• _ZU LÖSENDE AUFGABE_
Finde in den Datensätzen jede Zeile, in der die Zeichenfolge „kern“ vorkommt, und gib diese Zeilen vollständig wieder. Dabei kommt es auf Groß- und Kleinschreibung an.

• _GEGEBENE ANGABEN_
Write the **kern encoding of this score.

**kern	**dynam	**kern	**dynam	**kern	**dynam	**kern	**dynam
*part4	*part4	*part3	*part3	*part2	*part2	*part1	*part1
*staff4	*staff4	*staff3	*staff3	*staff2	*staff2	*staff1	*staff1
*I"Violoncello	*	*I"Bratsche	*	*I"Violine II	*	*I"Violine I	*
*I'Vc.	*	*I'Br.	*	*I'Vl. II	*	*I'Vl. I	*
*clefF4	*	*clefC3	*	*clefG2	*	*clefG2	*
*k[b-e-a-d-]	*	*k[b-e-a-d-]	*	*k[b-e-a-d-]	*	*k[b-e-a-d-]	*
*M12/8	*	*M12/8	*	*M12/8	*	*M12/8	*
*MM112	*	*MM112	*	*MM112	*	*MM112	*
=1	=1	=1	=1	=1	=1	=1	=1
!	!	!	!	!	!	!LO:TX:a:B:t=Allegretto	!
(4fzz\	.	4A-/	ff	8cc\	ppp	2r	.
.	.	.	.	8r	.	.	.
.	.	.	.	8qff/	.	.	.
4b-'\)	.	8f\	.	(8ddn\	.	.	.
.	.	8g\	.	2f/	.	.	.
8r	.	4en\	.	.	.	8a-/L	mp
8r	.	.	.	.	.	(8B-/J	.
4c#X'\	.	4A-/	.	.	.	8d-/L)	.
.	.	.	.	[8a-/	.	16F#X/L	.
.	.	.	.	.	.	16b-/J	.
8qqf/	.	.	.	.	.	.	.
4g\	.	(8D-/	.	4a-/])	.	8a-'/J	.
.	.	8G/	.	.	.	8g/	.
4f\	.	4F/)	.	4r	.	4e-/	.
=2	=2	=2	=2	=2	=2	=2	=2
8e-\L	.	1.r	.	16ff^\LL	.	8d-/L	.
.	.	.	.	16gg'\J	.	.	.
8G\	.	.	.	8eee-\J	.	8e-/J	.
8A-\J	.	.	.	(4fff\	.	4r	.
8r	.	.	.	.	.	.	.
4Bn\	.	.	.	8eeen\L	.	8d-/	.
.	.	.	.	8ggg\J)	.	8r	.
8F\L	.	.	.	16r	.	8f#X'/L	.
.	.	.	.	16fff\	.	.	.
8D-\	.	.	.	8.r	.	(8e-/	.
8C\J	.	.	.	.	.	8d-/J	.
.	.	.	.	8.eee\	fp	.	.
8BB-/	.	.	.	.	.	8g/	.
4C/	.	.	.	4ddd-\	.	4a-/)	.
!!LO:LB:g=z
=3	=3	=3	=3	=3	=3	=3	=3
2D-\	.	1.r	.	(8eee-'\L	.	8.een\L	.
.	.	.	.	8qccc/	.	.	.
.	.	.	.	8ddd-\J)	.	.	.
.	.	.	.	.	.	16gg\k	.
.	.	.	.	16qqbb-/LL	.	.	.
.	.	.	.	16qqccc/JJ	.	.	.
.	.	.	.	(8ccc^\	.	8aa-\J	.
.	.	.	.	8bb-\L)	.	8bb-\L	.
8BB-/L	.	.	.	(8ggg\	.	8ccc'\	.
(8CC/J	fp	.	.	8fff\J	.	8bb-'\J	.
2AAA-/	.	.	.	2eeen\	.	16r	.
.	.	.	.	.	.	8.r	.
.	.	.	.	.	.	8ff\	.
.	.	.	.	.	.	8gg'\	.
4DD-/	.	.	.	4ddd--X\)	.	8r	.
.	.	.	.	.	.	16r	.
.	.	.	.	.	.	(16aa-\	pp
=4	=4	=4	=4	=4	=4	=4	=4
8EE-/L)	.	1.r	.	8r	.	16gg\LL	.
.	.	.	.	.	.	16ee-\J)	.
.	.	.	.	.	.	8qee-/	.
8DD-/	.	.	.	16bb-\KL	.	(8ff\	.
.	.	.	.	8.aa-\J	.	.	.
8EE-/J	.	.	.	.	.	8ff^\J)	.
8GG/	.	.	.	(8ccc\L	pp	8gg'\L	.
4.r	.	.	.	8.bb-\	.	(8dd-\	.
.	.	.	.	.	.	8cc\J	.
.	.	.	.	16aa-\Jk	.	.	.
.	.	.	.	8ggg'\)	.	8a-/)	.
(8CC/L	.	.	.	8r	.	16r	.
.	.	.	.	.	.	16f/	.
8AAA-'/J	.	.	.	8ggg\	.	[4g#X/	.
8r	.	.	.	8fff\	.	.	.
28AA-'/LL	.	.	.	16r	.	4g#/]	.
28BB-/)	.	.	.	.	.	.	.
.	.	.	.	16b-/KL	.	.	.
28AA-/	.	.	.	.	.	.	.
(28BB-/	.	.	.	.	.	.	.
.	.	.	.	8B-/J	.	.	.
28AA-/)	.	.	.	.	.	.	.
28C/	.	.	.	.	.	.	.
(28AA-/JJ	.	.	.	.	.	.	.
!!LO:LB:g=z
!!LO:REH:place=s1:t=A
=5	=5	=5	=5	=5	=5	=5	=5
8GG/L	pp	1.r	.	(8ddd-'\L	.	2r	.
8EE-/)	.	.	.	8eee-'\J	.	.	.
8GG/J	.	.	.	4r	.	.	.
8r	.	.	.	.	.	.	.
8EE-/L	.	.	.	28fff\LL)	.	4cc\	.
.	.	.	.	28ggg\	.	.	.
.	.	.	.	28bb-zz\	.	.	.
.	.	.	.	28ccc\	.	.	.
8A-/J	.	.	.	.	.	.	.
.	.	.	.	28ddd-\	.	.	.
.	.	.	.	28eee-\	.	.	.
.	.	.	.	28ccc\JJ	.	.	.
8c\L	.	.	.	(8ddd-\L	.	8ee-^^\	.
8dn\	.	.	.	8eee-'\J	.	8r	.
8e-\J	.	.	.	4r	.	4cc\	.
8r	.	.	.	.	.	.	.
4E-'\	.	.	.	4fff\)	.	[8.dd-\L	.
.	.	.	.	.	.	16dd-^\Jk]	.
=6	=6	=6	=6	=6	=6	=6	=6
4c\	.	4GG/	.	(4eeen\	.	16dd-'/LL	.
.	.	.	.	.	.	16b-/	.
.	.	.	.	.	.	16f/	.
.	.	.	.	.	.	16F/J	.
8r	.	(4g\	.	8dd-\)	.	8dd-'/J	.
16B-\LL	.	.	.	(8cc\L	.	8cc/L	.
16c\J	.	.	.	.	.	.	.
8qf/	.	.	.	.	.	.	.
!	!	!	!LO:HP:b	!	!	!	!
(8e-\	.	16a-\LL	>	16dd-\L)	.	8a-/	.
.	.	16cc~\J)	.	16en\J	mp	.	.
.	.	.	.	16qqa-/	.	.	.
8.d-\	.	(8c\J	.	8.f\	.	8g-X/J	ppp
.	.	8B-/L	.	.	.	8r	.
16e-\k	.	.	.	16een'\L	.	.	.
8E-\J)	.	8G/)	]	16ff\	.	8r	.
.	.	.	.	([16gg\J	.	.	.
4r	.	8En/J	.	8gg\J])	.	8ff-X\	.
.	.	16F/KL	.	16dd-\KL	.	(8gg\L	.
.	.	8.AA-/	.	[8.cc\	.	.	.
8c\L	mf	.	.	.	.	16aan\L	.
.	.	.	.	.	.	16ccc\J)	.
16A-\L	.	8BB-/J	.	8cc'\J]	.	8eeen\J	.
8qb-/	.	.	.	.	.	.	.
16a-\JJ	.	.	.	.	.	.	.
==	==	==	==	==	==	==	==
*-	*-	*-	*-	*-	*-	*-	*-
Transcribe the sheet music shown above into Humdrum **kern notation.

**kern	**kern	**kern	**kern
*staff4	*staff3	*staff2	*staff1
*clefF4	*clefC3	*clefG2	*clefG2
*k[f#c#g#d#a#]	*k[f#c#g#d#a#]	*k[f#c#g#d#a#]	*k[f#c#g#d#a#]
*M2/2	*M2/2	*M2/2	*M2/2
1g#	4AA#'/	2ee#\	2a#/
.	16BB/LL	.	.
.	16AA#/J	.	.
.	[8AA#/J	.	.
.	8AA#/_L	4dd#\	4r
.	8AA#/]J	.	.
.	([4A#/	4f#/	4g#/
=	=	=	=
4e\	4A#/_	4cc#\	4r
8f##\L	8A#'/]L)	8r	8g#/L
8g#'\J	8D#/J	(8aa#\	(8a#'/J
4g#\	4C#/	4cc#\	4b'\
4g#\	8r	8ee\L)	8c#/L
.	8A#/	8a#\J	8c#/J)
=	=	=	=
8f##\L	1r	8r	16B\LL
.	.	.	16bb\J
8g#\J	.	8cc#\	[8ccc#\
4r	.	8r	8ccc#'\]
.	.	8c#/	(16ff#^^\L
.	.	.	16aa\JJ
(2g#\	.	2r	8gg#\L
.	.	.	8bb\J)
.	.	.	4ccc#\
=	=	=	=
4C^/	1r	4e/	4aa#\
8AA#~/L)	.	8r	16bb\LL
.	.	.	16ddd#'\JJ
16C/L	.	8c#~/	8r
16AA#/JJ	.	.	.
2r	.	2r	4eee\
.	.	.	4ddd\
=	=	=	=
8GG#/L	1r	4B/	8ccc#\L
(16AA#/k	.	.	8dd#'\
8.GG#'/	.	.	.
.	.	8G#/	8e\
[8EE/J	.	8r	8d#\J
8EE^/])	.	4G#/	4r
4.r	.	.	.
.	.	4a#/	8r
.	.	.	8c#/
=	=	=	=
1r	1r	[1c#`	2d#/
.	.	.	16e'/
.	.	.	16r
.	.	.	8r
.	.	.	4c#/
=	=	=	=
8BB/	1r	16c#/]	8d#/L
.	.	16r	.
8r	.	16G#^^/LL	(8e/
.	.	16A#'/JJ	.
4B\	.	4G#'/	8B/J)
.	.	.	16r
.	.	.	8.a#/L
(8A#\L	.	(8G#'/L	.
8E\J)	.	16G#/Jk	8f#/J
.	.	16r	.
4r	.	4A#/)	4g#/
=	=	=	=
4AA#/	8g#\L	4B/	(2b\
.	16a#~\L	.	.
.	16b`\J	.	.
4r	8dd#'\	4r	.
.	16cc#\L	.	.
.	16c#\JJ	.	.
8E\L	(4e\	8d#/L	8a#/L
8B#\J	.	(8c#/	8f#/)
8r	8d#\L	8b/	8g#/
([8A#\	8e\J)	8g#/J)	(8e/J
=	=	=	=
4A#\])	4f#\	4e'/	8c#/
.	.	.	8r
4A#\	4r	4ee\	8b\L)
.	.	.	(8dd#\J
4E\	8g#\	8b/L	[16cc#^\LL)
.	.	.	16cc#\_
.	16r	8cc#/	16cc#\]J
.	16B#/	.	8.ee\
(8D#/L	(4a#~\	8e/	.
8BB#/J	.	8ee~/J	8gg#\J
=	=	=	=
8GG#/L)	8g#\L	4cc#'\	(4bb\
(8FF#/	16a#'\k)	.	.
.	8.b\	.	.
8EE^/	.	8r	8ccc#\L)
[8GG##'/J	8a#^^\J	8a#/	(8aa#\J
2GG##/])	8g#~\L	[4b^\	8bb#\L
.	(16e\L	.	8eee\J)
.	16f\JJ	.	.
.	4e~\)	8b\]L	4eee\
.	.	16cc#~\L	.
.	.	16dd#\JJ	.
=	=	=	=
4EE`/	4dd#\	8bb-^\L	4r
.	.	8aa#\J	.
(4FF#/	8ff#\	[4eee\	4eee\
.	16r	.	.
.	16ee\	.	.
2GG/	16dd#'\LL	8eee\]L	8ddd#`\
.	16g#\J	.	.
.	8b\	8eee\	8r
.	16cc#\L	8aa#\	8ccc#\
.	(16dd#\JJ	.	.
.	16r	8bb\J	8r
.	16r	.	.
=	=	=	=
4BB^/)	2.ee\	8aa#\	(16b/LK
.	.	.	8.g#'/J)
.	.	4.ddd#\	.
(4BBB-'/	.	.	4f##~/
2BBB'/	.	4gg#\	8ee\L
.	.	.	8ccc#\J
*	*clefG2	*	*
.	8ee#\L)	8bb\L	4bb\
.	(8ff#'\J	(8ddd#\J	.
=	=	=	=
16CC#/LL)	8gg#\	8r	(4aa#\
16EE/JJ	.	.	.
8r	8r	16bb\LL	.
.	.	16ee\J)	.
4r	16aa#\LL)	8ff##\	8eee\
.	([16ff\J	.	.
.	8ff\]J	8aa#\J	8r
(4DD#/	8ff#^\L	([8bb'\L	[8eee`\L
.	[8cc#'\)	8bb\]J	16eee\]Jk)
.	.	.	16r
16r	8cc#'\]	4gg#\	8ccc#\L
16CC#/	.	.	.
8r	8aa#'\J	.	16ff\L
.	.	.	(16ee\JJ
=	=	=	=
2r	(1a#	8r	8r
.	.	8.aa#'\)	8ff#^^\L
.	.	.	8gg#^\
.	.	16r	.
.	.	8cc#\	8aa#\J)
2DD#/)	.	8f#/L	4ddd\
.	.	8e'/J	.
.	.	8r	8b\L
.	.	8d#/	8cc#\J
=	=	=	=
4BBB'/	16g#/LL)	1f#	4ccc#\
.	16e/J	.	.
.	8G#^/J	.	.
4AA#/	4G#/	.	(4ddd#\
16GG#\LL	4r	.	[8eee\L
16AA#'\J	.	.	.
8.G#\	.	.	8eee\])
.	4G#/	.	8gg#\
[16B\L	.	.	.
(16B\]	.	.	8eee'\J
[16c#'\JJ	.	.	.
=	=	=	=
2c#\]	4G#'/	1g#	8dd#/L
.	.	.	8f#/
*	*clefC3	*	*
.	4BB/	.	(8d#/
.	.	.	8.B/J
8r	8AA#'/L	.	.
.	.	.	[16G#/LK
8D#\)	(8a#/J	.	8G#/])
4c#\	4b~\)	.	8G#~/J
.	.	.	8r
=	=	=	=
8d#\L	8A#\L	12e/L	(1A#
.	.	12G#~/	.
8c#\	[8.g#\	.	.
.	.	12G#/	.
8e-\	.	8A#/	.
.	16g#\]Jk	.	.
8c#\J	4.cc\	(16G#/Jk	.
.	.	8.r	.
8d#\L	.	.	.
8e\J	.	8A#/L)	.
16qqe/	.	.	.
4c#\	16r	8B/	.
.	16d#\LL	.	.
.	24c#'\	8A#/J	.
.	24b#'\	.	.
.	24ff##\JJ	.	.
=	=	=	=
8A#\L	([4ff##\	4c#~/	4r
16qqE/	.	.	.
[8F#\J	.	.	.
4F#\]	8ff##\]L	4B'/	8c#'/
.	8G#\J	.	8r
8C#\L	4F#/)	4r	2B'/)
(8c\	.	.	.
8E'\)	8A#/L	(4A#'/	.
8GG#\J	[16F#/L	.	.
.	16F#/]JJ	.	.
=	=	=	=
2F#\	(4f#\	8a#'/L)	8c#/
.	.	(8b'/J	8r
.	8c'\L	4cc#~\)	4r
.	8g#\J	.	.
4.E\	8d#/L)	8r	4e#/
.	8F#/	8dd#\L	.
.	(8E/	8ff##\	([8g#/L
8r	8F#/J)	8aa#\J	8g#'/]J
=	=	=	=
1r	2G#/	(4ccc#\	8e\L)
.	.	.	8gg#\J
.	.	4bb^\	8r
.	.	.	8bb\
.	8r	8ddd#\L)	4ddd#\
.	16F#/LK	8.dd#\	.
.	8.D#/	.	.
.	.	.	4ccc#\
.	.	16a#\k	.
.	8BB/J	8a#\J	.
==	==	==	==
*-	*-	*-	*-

• _VOLLSTÄNDIGE AUSGABE_
Write the **kern encoding of this score.
**kern	**dynam	**kern	**dynam	**kern	**dynam	**kern	**dynam
Transcribe the sheet music shown above into Humdrum **kern notation.
**kern	**kern	**kern	**kern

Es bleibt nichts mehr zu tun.